#### PROBLEM DESCRIPTION:
Your task is to copy the lines of the data below from the line holding "R2: 3.3k (+9V, 0V) -> 3.3k (+9V, N6)" through the line holding "U5: MCP6002 -> NE5532", inclusive, exactly and with nothing added.

[[ RECORDED INFORMATION, beginning ]]

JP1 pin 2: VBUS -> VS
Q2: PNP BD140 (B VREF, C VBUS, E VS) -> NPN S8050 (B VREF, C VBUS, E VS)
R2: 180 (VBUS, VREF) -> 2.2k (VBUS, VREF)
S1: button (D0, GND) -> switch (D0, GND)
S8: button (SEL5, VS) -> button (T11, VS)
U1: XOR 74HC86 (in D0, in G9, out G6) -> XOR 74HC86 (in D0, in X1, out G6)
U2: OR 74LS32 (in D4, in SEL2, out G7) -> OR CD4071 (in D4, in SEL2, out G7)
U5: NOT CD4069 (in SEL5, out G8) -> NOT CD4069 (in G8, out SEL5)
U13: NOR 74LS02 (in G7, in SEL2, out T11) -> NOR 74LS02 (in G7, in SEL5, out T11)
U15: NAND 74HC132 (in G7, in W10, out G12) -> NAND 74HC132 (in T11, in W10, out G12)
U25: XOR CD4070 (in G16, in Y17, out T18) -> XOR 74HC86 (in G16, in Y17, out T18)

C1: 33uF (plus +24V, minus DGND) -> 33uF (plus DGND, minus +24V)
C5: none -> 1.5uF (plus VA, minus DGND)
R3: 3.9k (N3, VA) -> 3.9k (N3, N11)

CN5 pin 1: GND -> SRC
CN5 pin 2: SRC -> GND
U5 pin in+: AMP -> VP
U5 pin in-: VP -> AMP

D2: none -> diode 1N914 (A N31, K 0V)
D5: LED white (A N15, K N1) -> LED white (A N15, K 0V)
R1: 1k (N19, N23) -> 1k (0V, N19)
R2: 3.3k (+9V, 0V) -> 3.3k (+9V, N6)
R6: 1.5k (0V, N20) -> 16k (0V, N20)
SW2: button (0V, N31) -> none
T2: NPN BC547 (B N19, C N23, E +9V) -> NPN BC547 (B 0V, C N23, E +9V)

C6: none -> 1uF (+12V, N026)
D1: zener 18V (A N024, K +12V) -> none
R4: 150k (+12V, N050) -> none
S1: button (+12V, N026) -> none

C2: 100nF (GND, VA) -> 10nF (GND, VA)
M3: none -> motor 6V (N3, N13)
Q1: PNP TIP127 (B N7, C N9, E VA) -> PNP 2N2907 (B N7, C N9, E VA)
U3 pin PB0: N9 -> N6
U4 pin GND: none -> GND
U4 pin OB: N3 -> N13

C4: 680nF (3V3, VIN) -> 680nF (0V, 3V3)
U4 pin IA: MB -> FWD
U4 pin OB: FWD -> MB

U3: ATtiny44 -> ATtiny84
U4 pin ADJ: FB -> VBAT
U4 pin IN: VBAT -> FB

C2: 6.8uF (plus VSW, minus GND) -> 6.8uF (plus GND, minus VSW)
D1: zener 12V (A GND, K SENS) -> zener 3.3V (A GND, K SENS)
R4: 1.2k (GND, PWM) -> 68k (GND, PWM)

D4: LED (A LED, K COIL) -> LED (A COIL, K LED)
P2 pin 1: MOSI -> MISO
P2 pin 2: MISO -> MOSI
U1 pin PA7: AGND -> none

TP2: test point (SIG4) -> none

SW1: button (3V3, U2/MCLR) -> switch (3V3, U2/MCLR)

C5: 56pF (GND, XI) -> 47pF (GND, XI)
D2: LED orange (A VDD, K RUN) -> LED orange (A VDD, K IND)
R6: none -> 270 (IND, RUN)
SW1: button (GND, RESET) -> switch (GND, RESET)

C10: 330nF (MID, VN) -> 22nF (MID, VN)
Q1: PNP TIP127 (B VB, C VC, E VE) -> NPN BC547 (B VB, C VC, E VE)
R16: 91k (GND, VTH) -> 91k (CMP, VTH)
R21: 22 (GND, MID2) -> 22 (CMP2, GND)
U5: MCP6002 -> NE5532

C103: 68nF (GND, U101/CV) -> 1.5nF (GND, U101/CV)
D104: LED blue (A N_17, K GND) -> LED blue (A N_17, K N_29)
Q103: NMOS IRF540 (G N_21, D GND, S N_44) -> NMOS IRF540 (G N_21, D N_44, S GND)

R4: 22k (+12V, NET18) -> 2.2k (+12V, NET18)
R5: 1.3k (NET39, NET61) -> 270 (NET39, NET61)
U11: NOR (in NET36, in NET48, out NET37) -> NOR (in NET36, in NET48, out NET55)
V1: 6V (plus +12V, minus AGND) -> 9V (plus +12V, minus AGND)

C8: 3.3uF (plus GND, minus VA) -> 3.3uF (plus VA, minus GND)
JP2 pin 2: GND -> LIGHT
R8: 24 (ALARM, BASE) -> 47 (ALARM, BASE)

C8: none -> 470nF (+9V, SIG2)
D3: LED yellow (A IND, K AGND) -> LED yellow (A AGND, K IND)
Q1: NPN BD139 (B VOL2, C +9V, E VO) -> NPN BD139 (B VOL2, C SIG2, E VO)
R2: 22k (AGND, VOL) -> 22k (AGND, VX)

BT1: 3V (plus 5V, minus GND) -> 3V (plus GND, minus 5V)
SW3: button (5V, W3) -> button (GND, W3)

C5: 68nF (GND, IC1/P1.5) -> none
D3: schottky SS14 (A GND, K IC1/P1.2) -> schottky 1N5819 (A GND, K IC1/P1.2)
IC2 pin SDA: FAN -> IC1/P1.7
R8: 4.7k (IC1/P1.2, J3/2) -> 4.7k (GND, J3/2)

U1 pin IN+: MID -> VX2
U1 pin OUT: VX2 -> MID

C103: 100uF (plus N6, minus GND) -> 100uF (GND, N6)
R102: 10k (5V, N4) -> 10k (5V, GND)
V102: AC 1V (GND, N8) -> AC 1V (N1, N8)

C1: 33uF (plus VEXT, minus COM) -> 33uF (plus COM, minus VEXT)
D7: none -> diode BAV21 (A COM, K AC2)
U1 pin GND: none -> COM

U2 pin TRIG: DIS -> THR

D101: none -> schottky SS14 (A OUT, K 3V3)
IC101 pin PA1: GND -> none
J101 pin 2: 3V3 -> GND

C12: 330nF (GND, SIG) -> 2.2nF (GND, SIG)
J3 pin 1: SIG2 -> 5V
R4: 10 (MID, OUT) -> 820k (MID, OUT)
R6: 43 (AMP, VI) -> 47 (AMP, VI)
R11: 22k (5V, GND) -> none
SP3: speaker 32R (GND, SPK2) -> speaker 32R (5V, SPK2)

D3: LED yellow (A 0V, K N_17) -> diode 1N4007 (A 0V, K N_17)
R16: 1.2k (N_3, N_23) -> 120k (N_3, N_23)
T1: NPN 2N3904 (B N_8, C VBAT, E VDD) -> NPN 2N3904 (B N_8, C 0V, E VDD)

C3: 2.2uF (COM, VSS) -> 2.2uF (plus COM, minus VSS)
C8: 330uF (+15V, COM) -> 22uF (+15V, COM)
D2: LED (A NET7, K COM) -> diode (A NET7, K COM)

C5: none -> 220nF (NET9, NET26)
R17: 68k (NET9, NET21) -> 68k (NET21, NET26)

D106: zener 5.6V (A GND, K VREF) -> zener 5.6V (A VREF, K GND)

[[ RECORDED INFORMATION, end ]]

#### SOLUTION TO THIS TASK:
R2: 3.3k (+9V, 0V) -> 3.3k (+9V, N6)
R6: 1.5k (0V, N20) -> 16k (0V, N20)
SW2: button (0V, N31) -> none
T2: NPN BC547 (B N19, C N23, E +9V) -> NPN BC547 (B 0V, C N23, E +9V)

C6: none -> 1uF (+12V, N026)
D1: zener 18V (A N024, K +12V) -> none
R4: 150k (+12V, N050) -> none
S1: button (+12V, N026) -> none

C2: 100nF (GND, VA) -> 10nF (GND, VA)
M3: none -> motor 6V (N3, N13)
Q1: PNP TIP127 (B N7, C N9, E VA) -> PNP 2N2907 (B N7, C N9, E VA)
U3 pin PB0: N9 -> N6
U4 pin GND: none -> GND
U4 pin OB: N3 -> N13

C4: 680nF (3V3, VIN) -> 680nF (0V, 3V3)
U4 pin IA: MB -> FWD
U4 pin OB: FWD -> MB

U3: ATtiny44 -> ATtiny84
U4 pin ADJ: FB -> VBAT
U4 pin IN: VBAT -> FB

C2: 6.8uF (plus VSW, minus GND) -> 6.8uF (plus GND, minus VSW)
D1: zener 12V (A GND, K SENS) -> zener 3.3V (A GND, K SENS)
R4: 1.2k (GND, PWM) -> 68k (GND, PWM)

D4: LED (A LED, K COIL) -> LED (A COIL, K LED)
P2 pin 1: MOSI -> MISO
P2 pin 2: MISO -> MOSI
U1 pin PA7: AGND -> none

TP2: test point (SIG4) -> none

SW1: button (3V3, U2/MCLR) -> switch (3V3, U2/MCLR)

C5: 56pF (GND, XI) -> 47pF (GND, XI)
D2: LED orange (A VDD, K RUN) -> LED orange (A VDD, K IND)
R6: none -> 270 (IND, RUN)
SW1: button (GND, RESET) -> switch (GND, RESET)

C10: 330nF (MID, VN) -> 22nF (MID, VN)
Q1: PNP TIP127 (B VB, C VC, E VE) -> NPN BC547 (B VB, C VC, E VE)
R16: 91k (GND, VTH) -> 91k (CMP, VTH)
R21: 22 (GND, MID2) -> 22 (CMP2, GND)
U5: MCP6002 -> NE5532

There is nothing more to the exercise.